Your task:
Could you print each of the entries below line for line, with no changes at all?
--- begin ---
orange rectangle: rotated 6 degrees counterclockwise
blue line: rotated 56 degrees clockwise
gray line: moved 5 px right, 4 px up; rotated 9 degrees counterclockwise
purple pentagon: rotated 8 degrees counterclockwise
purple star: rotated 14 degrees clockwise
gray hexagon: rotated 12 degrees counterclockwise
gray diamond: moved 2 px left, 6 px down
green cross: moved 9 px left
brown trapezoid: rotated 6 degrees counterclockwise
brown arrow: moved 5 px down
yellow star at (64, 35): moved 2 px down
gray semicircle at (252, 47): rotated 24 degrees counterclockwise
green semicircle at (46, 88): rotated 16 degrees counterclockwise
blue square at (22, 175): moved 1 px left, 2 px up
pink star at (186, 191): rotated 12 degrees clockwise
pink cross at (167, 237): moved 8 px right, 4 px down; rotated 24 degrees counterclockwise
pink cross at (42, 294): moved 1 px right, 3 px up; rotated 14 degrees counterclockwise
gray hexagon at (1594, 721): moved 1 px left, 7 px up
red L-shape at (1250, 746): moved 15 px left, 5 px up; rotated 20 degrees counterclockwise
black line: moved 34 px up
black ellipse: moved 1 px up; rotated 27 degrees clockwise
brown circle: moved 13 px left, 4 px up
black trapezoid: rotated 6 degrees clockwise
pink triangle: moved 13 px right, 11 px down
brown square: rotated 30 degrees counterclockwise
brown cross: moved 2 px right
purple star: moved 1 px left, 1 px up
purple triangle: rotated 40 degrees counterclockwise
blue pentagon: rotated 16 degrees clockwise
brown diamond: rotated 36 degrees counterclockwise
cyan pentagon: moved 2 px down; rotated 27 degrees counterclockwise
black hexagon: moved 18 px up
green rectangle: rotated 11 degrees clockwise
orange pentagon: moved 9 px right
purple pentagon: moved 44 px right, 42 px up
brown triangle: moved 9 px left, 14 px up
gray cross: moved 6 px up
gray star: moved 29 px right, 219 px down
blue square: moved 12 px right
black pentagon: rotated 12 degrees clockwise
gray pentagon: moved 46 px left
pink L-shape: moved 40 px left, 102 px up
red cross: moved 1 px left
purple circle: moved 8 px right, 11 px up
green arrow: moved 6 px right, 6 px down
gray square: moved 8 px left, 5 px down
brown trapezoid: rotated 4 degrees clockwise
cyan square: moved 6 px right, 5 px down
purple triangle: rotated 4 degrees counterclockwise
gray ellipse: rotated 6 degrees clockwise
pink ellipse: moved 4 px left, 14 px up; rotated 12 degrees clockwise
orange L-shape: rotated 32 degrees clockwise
--- end ---
Result of the exercise:
orange rectangle: rotated 6 degrees counterclockwise
blue line: rotated 56 degrees clockwise
gray line: moved 5 px right, 4 px up; rotated 9 degrees counterclockwise
purple pentagon: rotated 8 degrees counterclockwise
purple star: rotated 14 degrees clockwise
gray hexagon: rotated 12 degrees counterclockwise
gray diamond: moved 2 px left, 6 px down
green cross: moved 9 px left
brown trapezoid: rotated 6 degrees counterclockwise
brown arrow: moved 5 px down
yellow star at (64, 35): moved 2 px down
gray semicircle at (252, 47): rotated 24 degrees counterclockwise
green semicircle at (46, 88): rotated 16 degrees counterclockwise
blue square at (22, 175): moved 1 px left, 2 px up
pink star at (186, 191): rotated 12 degrees clockwise
pink cross at (167, 237): moved 8 px right, 4 px down; rotated 24 degrees counterclockwise
pink cross at (42, 294): moved 1 px right, 3 px up; rotated 14 degrees counterclockwise
gray hexagon at (1594, 721): moved 1 px left, 7 px up
red L-shape at (1250, 746): moved 15 px left, 5 px up; rotated 20 degrees counterclockwise
black line: moved 34 px up
black ellipse: moved 1 px up; rotated 27 degrees clockwise
brown circle: moved 13 px left, 4 px up
black trapezoid: rotated 6 degrees clockwise
pink triangle: moved 13 px right, 11 px down
brown square: rotated 30 degrees counterclockwise
brown cross: moved 2 px right
purple star: moved 1 px left, 1 px up
purple triangle: rotated 40 degrees counterclockwise
blue pentagon: rotated 16 degrees clockwise
brown diamond: rotated 36 degrees counterclockwise
cyan pentagon: moved 2 px down; rotated 27 degrees counterclockwise
black hexagon: moved 18 px up
green rectangle: rotated 11 degrees clockwise
orange pentagon: moved 9 px right
purple pentagon: moved 44 px right, 42 px up
brown triangle: moved 9 px left, 14 px up
gray cross: moved 6 px up
gray star: moved 29 px right, 219 px down
blue square: moved 12 px right
black pentagon: rotated 12 degrees clockwise
gray pentagon: moved 46 px left
pink L-shape: moved 40 px left, 102 px up
red cross: moved 1 px left
purple circle: moved 8 px right, 11 px up
green arrow: moved 6 px right, 6 px down
gray square: moved 8 px left, 5 px down
brown trapezoid: rotated 4 degrees clockwise
cyan square: moved 6 px right, 5 px down
purple triangle: rotated 4 degrees counterclockwise
gray ellipse: rotated 6 degrees clockwise
pink ellipse: moved 4 px left, 14 px up; rotated 12 degrees clockwise
orange L-shape: rotated 32 degrees clockwise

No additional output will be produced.